> **Task requirements**: From the data below, copy exactly the lines that lie between the one holding "PINK LIGHT BULB" and the one holding "BROWN GOBLET", including both, and nothing more.

> **Supplied entries**:
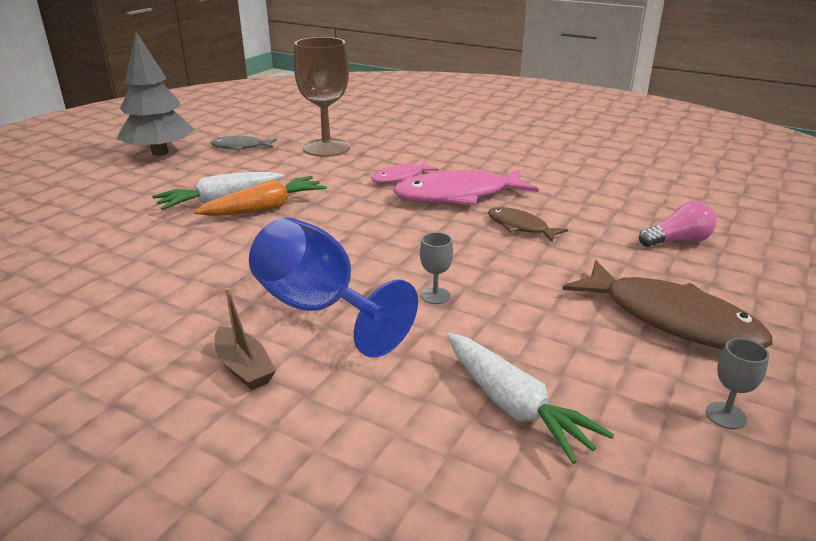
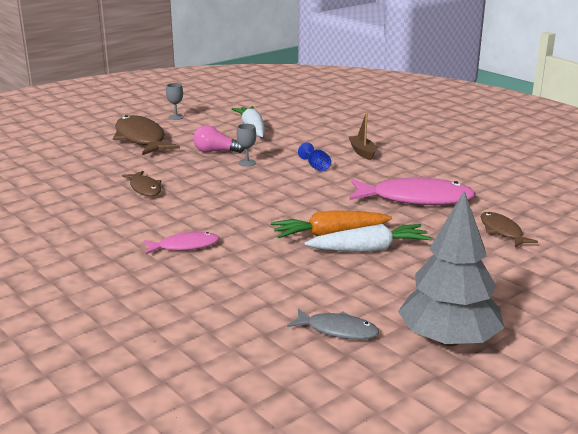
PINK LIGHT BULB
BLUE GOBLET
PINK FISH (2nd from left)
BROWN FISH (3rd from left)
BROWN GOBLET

---

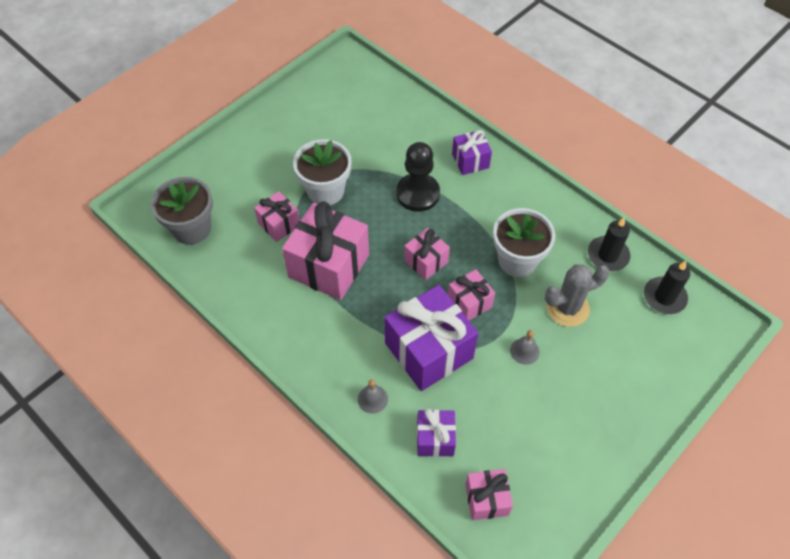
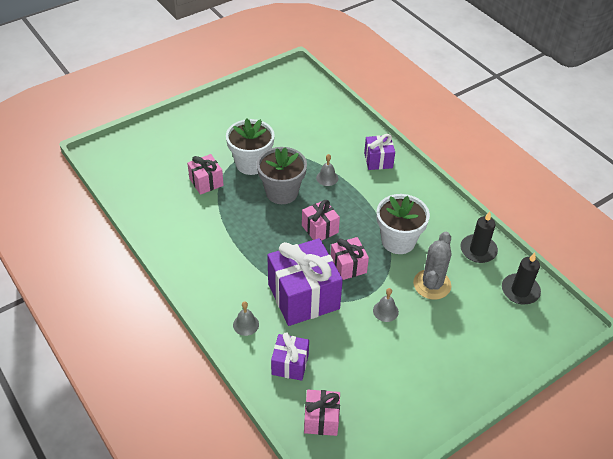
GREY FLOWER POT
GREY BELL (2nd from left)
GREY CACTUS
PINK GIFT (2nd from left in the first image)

> **Reply**:
PINK LIGHT BULB
BLUE GOBLET
PINK FISH (2nd from left)
BROWN FISH (3rd from left)
BROWN GOBLET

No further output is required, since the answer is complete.